What the task requires » Please take the lines from the one holding "(787, 370) = (495, 535): none" through the one holding "(833, 280) = (662, 540): blue" in the data below and copy them exactly.
━━━ Recorded data
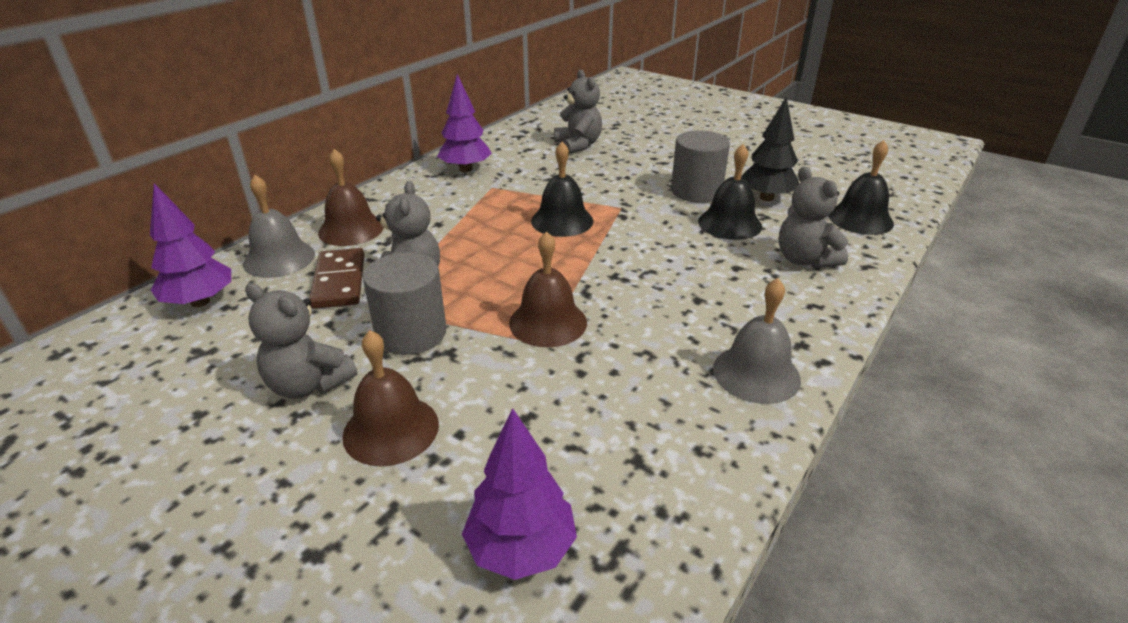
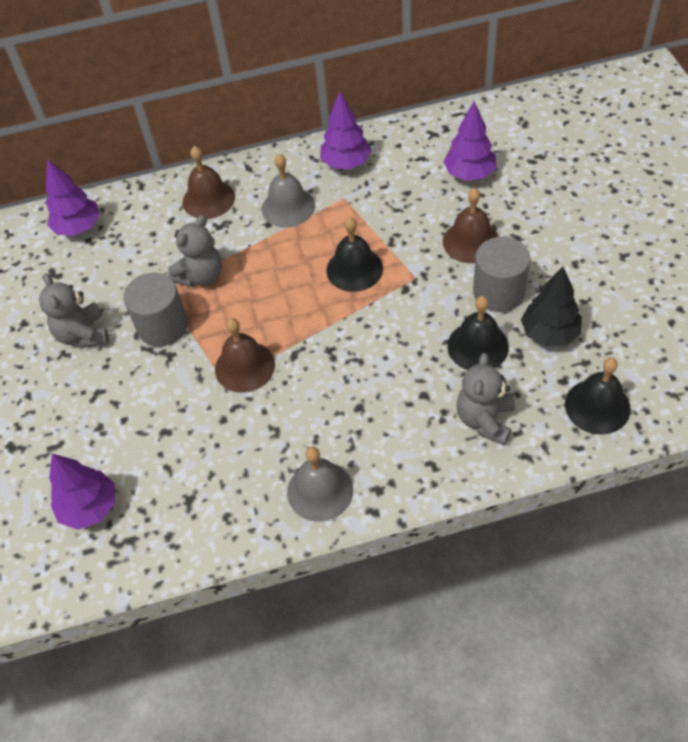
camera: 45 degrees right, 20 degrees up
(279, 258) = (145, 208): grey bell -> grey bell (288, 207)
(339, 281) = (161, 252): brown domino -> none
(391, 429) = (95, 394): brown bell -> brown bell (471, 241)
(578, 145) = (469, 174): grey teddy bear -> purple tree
━━━━━━
━━━ Recorded data
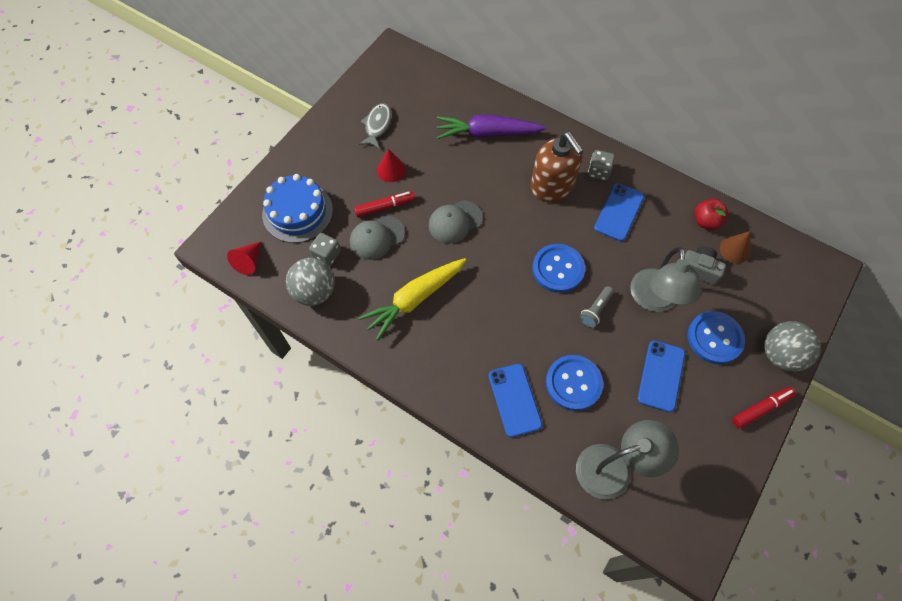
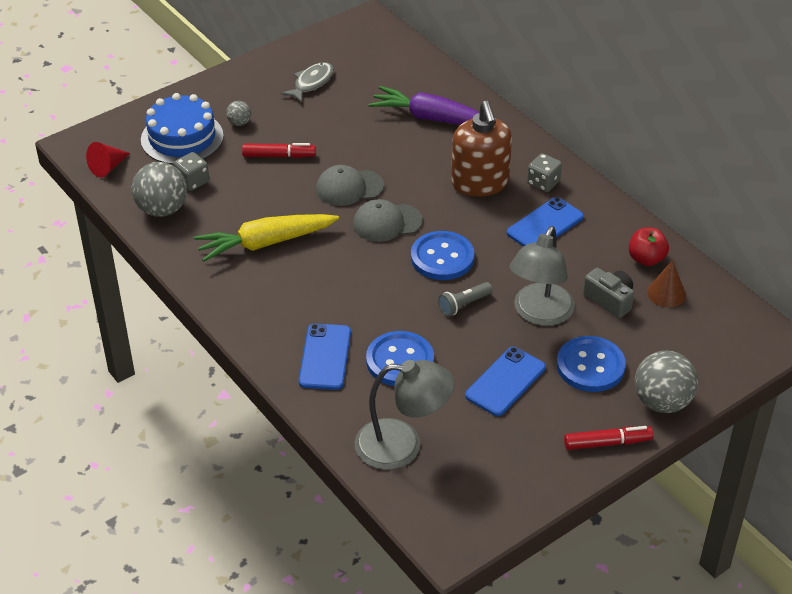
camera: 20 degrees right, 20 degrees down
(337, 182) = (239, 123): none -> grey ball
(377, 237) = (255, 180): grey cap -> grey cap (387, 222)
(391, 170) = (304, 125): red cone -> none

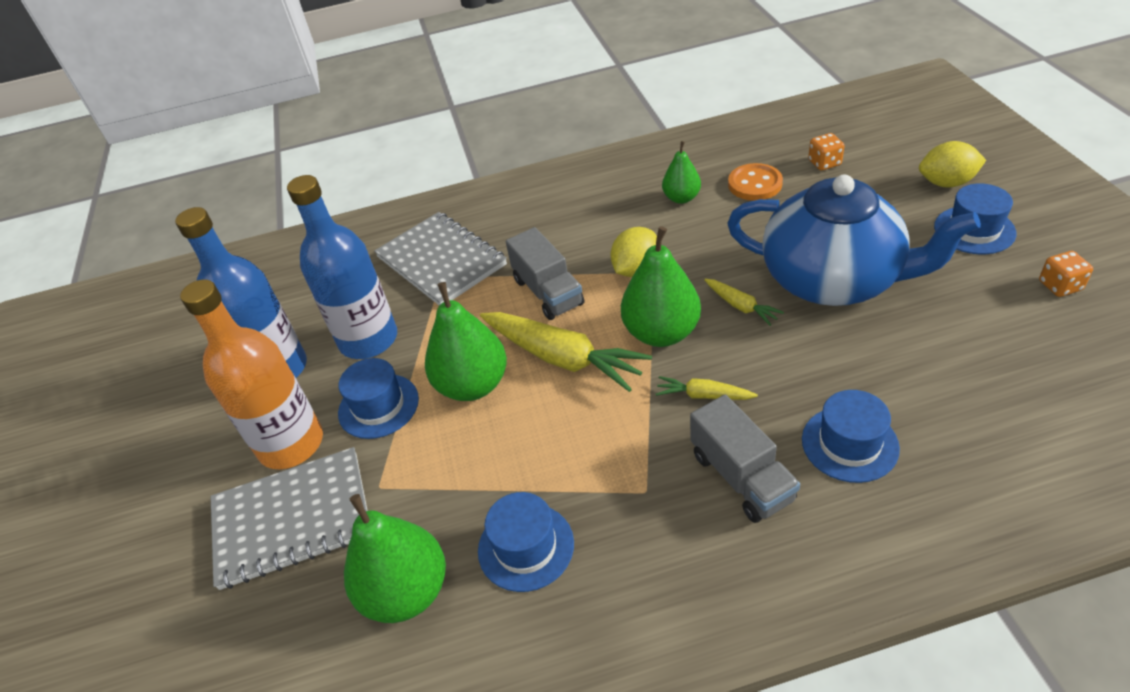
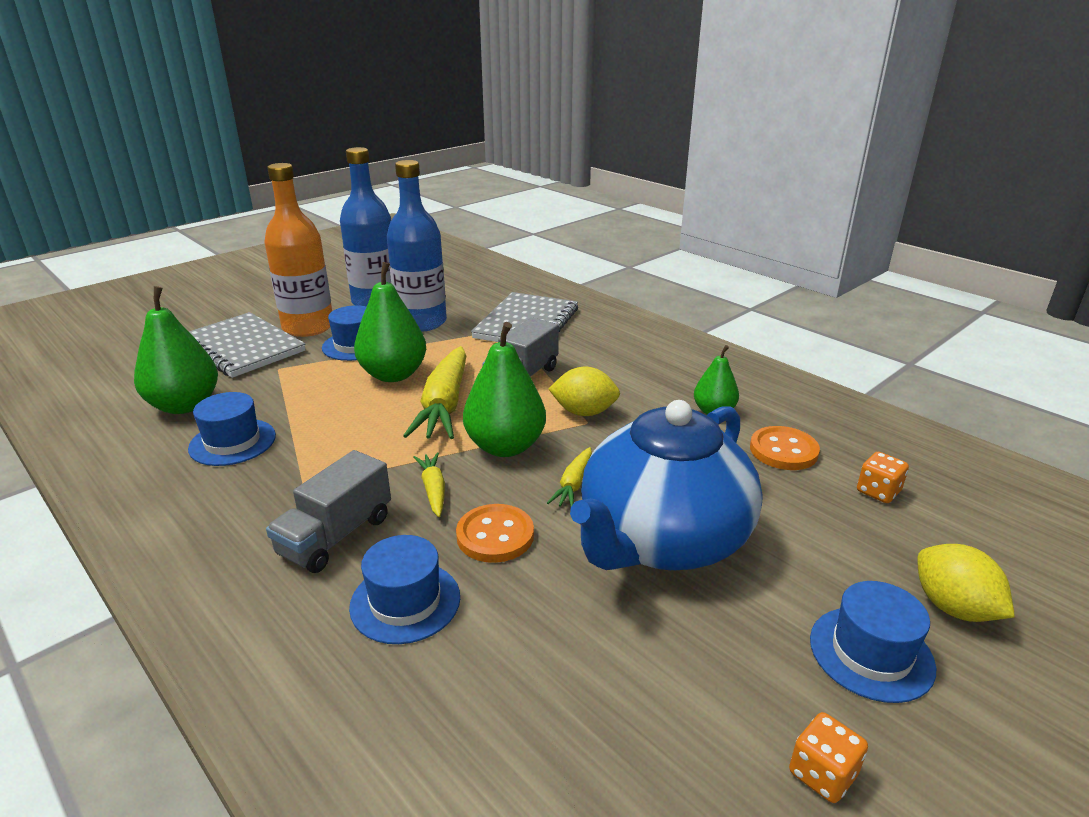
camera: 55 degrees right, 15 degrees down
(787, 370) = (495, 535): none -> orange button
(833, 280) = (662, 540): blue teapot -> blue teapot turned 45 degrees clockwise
━━━━━━
Your response »
(787, 370) = (495, 535): none -> orange button
(833, 280) = (662, 540): blue teapot -> blue teapot turned 45 degrees clockwise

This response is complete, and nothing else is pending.